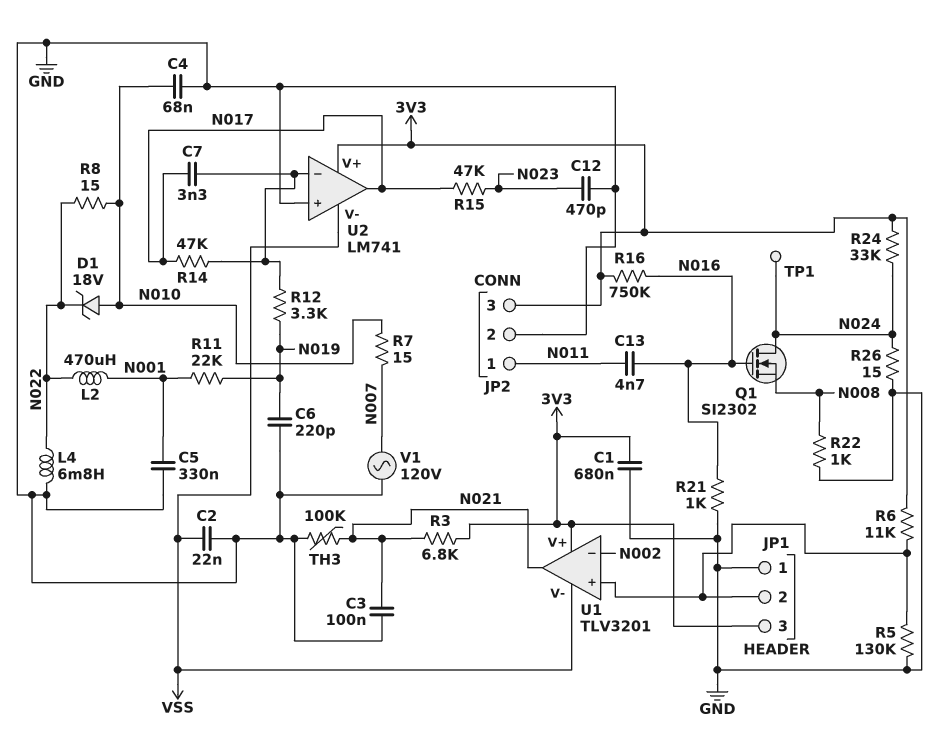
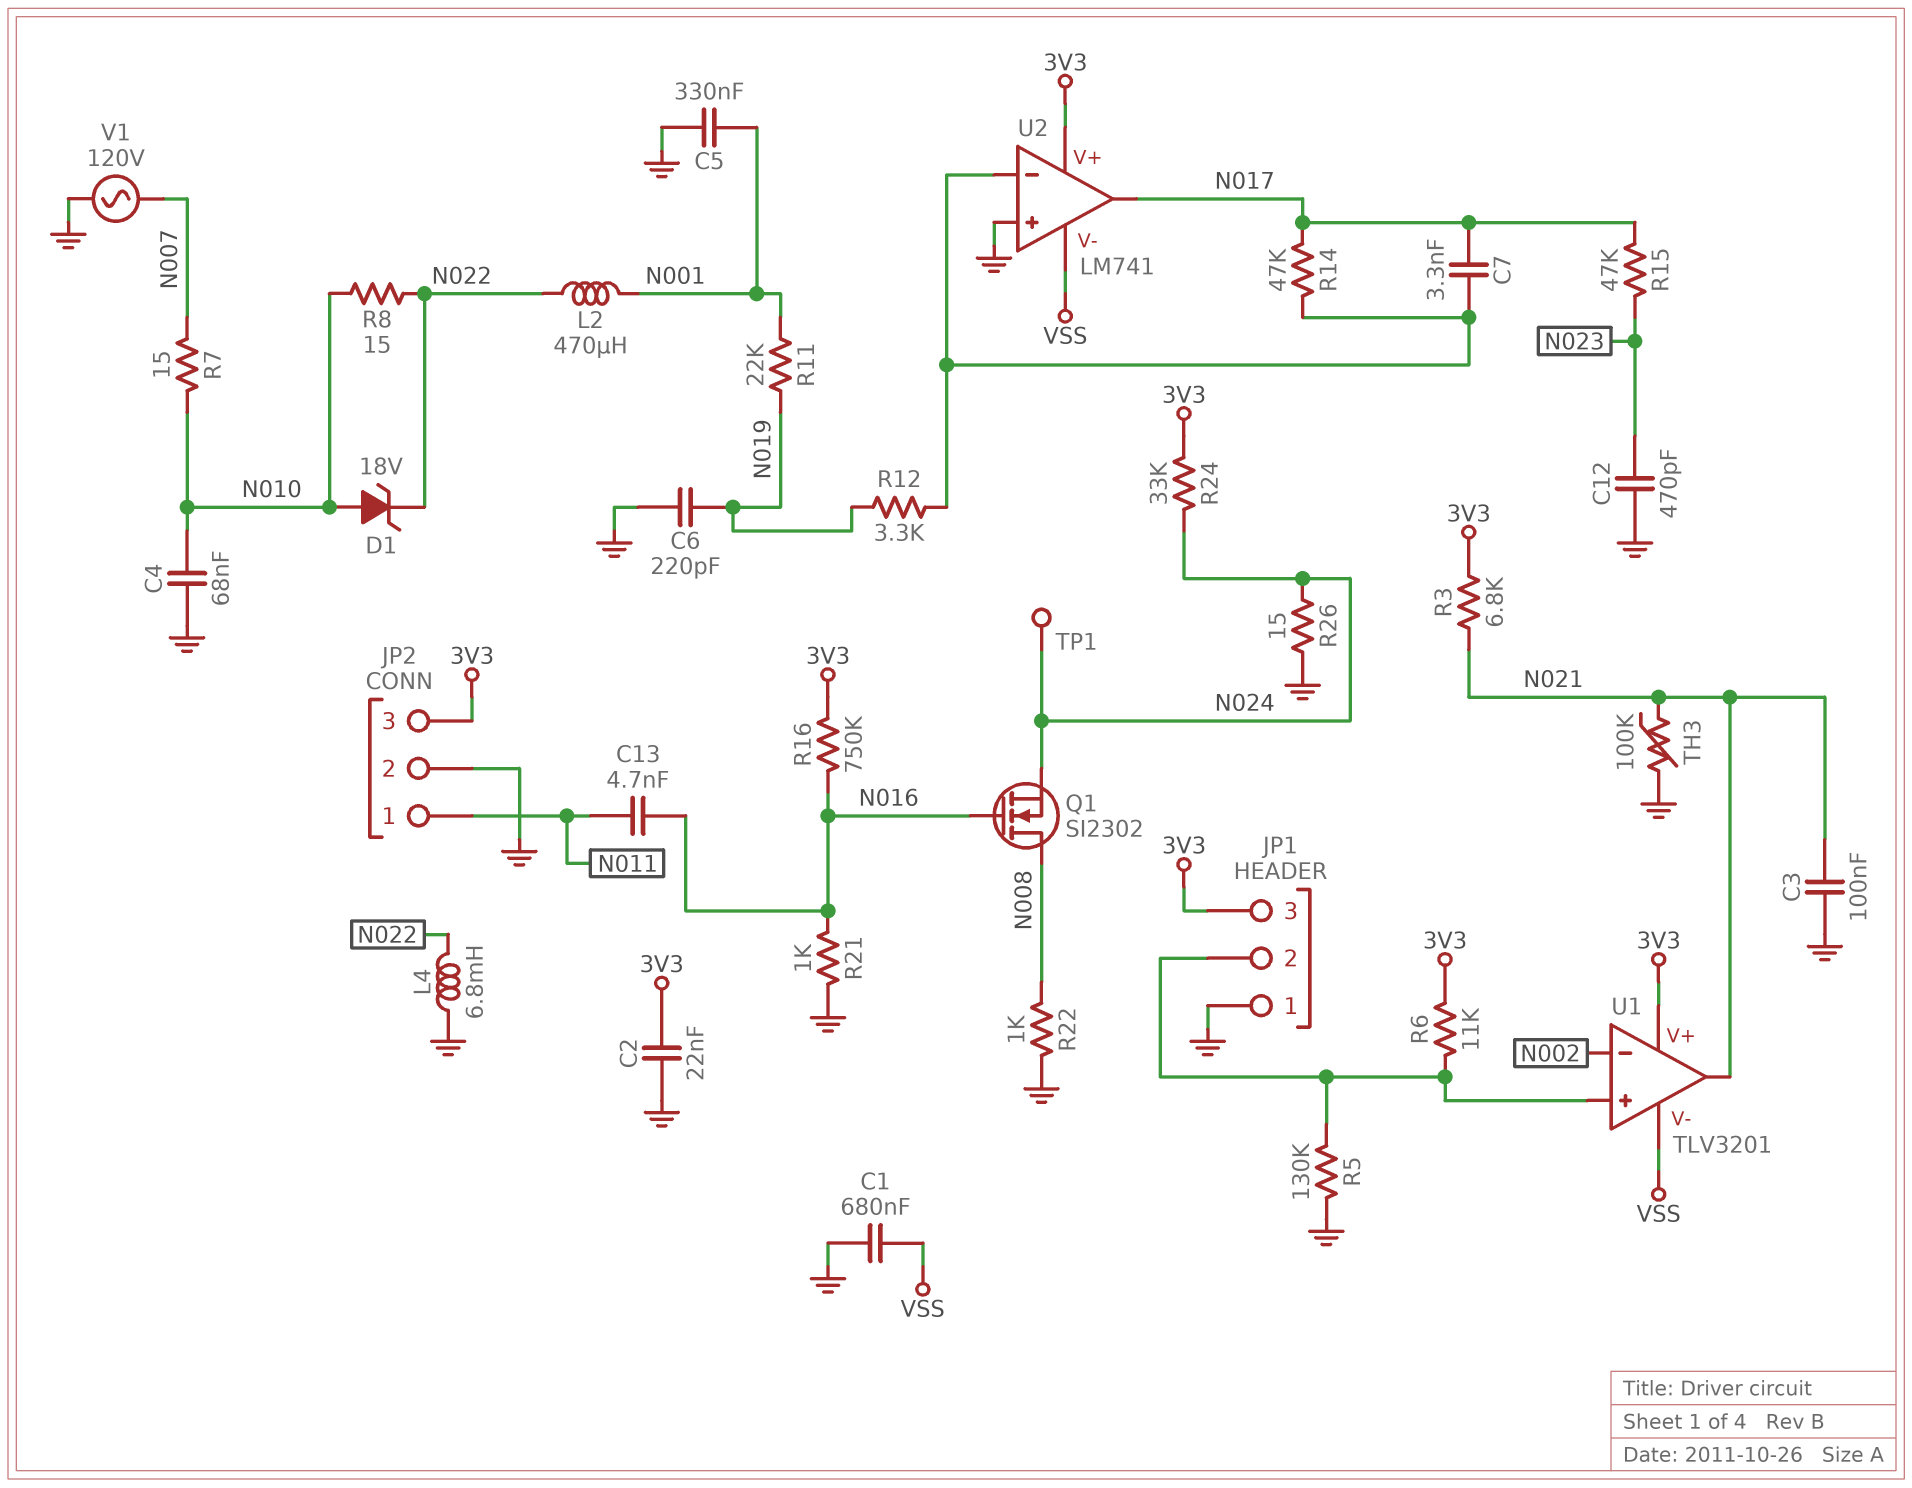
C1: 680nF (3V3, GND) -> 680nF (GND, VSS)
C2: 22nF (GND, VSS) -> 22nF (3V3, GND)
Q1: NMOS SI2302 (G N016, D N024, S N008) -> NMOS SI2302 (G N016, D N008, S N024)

...

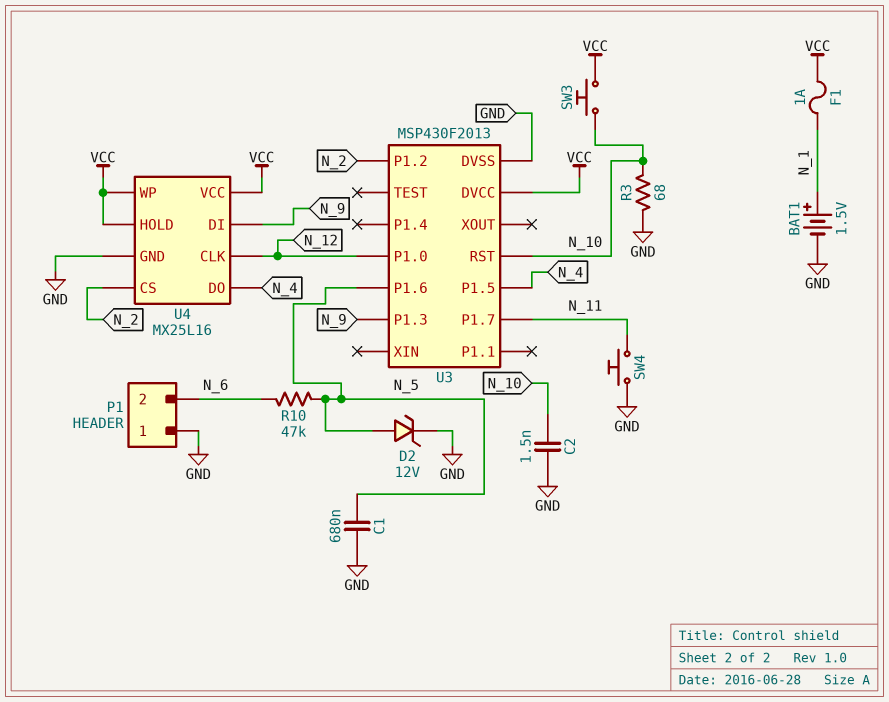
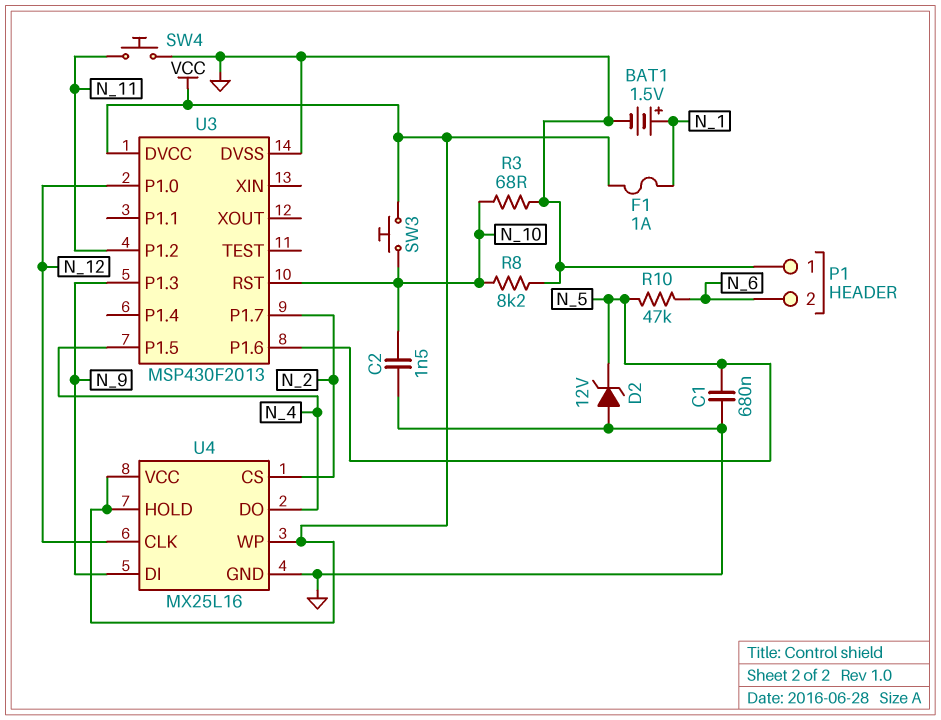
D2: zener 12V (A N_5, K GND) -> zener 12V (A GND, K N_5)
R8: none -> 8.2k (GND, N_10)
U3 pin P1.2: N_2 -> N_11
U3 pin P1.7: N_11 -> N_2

> **What you have to do**:
Above are the records; print exactly the lines from the line with "C1: 680nF (3V3, GND) -> 680nF (GND, VSS)" to the line with "Q1: NMOS SI2302", including both, and nothing else.

> **Response area**:
C1: 680nF (3V3, GND) -> 680nF (GND, VSS)
C2: 22nF (GND, VSS) -> 22nF (3V3, GND)
Q1: NMOS SI2302 (G N016, D N024, S N008) -> NMOS SI2302 (G N016, D N008, S N024)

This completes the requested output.